Your instructions ▸ Of the lines below, write out exactly those from the line with "blue teapot: 4 -> 7" through the line with "pink scissors: 11 -> 13", both included, and skip the rest.

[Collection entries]
^^^^

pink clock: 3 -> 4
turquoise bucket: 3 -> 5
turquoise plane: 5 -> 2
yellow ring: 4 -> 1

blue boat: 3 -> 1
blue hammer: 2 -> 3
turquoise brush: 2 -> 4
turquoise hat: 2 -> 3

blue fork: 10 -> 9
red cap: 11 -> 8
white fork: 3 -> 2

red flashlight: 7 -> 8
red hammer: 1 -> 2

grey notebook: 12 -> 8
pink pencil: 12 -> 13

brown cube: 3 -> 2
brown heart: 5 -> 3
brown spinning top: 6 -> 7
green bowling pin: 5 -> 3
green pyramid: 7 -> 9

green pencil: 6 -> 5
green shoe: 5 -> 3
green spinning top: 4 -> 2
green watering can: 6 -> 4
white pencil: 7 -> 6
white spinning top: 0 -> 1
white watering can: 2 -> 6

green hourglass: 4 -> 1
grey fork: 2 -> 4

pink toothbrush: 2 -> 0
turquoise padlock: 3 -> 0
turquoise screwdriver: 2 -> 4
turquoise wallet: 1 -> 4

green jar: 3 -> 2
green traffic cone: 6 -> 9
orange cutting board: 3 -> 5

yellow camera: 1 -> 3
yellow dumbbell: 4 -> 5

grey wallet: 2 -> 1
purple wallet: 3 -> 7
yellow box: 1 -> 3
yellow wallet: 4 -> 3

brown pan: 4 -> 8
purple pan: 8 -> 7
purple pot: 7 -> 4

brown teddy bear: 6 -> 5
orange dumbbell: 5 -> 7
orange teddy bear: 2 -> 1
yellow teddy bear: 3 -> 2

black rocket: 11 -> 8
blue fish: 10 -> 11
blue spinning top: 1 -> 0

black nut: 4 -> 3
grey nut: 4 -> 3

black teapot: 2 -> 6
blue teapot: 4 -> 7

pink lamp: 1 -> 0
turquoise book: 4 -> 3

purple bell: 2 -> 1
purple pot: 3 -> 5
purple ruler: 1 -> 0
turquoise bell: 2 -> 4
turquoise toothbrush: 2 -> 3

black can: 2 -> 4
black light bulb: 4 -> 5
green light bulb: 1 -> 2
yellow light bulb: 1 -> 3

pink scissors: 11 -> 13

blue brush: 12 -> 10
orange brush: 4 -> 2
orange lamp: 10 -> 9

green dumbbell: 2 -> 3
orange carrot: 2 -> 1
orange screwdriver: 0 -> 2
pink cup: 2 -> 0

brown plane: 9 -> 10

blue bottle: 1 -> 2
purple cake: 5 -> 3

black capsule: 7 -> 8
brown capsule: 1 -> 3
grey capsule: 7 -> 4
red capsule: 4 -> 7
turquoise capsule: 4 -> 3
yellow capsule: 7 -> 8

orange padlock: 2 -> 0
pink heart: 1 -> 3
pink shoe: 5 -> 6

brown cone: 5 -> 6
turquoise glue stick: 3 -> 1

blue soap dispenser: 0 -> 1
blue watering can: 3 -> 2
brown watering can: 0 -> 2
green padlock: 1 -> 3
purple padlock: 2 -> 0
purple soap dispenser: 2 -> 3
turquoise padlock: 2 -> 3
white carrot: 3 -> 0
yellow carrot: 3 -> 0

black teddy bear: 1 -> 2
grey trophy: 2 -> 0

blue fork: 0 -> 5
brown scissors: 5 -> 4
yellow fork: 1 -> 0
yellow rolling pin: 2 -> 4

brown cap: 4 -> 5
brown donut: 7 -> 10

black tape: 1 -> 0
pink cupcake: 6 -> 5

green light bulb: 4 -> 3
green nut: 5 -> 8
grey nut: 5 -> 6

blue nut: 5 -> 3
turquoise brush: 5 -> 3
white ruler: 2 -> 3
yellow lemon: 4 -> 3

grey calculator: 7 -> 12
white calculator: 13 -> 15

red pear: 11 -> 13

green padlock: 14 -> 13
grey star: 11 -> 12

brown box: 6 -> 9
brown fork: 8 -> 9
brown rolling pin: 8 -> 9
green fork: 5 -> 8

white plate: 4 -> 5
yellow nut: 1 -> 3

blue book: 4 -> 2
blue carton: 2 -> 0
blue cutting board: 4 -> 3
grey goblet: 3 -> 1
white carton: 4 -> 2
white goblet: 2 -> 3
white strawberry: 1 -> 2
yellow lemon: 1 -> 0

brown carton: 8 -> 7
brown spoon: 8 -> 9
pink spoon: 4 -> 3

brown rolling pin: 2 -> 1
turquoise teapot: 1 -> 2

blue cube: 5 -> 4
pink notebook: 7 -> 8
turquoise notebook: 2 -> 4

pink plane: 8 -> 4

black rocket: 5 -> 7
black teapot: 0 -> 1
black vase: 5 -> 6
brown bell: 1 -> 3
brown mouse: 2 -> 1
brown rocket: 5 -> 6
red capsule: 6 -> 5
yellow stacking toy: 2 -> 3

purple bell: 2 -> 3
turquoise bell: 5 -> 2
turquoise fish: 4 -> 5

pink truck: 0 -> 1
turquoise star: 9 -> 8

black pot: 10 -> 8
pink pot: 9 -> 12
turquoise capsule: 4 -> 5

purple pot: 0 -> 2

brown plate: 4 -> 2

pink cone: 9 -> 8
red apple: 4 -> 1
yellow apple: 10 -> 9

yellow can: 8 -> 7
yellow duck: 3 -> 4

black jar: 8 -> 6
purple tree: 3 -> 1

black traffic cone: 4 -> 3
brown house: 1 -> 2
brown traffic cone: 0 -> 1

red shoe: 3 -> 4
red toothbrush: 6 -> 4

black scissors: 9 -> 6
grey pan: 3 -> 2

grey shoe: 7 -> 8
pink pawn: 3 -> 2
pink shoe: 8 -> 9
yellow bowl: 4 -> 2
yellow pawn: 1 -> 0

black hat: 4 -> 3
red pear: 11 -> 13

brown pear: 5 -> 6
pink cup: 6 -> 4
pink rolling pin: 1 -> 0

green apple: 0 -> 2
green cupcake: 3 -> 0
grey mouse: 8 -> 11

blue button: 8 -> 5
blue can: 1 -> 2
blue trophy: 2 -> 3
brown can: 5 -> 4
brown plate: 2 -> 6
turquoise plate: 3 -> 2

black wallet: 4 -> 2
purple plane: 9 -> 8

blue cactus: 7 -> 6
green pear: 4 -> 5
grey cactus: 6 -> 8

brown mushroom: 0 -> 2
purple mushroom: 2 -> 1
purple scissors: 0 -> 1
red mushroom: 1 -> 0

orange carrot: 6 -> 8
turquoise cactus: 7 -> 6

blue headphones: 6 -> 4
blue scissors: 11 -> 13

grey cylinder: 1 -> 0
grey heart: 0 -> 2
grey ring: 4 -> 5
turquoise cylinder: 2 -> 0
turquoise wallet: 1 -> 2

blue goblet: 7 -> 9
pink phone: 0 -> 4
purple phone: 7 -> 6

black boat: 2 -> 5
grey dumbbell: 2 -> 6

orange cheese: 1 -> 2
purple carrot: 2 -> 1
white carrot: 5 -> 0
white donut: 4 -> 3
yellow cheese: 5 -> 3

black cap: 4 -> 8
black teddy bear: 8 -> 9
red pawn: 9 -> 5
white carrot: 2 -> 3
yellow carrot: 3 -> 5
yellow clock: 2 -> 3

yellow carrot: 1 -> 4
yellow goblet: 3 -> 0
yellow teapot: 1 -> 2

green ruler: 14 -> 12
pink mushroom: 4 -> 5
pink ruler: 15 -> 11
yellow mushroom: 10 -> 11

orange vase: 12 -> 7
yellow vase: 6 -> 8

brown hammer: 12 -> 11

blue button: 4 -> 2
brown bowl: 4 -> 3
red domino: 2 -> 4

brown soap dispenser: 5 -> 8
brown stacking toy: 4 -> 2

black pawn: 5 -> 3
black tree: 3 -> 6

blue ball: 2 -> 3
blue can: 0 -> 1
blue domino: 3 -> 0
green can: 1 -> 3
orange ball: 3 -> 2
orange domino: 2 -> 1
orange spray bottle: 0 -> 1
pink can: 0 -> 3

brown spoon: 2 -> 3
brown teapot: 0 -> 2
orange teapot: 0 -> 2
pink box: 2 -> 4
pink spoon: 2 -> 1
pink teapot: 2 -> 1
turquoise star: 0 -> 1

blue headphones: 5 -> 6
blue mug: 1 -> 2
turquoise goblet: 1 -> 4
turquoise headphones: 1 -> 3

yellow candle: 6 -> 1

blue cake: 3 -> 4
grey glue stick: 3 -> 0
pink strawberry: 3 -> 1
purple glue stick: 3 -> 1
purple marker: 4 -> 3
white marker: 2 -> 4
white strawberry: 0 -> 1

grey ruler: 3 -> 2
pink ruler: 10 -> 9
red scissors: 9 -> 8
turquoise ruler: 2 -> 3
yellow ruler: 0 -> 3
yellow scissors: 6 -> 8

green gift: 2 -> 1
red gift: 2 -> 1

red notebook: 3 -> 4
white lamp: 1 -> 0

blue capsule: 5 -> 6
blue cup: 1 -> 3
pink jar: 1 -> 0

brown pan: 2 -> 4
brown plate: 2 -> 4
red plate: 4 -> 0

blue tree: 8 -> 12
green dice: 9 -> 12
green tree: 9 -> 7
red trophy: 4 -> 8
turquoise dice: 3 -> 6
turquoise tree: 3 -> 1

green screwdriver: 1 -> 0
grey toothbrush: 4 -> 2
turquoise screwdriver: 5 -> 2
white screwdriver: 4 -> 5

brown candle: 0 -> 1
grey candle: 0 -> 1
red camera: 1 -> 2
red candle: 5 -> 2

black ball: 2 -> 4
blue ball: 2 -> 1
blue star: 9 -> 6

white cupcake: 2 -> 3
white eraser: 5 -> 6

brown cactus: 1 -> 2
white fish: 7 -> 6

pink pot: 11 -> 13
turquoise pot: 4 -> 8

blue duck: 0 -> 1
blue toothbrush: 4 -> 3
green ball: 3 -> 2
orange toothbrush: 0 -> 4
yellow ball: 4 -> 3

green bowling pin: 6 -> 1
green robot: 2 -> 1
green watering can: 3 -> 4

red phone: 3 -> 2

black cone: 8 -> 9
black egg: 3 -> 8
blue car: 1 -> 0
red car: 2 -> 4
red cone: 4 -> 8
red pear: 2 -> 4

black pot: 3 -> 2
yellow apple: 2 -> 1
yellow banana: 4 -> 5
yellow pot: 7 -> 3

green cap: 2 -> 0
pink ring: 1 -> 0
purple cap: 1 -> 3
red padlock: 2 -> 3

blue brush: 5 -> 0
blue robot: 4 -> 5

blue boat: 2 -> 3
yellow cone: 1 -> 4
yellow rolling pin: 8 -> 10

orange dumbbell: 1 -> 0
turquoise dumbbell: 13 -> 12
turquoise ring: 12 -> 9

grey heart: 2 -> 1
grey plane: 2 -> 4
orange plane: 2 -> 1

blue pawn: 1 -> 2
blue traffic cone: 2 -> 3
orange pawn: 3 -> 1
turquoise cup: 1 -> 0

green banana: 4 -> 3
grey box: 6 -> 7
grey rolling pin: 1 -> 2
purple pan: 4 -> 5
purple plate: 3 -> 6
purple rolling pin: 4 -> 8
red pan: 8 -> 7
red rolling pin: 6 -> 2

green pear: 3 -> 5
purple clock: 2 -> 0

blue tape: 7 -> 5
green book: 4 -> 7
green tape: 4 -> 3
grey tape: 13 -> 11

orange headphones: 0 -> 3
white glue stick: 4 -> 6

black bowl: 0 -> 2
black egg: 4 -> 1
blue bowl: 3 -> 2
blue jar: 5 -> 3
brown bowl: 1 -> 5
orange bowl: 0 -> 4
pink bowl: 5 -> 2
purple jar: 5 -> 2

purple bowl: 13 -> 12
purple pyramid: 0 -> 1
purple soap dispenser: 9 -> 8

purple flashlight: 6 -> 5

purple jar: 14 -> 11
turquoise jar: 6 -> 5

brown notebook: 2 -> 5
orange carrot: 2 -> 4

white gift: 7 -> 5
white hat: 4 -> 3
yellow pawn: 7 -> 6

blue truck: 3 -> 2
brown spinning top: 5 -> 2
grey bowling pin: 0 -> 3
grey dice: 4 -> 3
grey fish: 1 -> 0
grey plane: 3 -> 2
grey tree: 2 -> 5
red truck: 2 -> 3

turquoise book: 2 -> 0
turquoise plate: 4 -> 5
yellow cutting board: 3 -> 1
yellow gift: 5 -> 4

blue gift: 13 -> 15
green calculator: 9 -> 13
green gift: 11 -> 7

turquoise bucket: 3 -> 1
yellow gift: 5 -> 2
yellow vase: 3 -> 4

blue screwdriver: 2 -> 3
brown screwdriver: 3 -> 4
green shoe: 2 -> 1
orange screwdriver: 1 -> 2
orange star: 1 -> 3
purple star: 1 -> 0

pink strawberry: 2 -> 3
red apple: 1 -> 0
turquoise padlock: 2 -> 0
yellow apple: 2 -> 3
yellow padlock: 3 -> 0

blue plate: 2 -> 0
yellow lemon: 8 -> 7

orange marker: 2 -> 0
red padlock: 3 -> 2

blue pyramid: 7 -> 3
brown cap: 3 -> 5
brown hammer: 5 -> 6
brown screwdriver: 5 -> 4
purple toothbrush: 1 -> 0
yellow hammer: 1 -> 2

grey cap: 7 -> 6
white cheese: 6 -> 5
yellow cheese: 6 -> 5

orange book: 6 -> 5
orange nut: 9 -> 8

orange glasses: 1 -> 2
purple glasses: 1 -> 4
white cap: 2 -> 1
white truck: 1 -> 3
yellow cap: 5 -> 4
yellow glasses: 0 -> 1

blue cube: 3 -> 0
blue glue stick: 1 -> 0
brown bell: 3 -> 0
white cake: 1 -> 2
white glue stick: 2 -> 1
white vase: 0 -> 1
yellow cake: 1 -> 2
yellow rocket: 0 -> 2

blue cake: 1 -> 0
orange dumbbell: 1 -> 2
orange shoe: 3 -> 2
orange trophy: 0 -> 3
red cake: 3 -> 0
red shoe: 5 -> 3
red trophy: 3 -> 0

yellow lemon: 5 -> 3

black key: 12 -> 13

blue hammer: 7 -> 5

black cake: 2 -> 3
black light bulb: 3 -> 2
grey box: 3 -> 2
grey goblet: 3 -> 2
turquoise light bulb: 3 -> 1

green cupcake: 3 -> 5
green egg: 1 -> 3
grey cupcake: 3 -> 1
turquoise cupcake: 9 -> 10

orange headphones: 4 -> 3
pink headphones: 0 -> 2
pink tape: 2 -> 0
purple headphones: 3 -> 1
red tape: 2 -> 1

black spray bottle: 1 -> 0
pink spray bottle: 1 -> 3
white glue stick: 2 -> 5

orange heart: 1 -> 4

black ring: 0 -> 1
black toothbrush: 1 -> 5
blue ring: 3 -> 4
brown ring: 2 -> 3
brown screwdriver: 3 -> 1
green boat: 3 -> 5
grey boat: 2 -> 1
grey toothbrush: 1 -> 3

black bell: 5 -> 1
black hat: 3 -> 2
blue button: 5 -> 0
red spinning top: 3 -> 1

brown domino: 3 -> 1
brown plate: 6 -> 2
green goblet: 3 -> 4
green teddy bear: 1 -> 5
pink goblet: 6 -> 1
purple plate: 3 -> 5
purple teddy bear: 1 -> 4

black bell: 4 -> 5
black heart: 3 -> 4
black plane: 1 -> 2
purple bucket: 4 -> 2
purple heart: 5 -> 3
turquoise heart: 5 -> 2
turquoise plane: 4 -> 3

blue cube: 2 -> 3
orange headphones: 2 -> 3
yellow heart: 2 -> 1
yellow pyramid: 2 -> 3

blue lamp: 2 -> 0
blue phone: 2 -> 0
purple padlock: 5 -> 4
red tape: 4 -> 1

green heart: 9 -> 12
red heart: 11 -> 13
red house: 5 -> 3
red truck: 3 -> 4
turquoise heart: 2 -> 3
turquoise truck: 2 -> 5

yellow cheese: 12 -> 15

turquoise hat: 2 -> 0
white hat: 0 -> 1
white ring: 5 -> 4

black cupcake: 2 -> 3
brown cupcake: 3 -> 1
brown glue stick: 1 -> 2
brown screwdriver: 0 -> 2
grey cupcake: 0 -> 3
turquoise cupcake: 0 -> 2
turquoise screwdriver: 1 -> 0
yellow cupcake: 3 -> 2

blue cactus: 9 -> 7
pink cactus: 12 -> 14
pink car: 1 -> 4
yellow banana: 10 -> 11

^^^^

Response for this exercise ▸
blue teapot: 4 -> 7

pink lamp: 1 -> 0
turquoise book: 4 -> 3

purple bell: 2 -> 1
purple pot: 3 -> 5
purple ruler: 1 -> 0
turquoise bell: 2 -> 4
turquoise toothbrush: 2 -> 3

black can: 2 -> 4
black light bulb: 4 -> 5
green light bulb: 1 -> 2
yellow light bulb: 1 -> 3

pink scissors: 11 -> 13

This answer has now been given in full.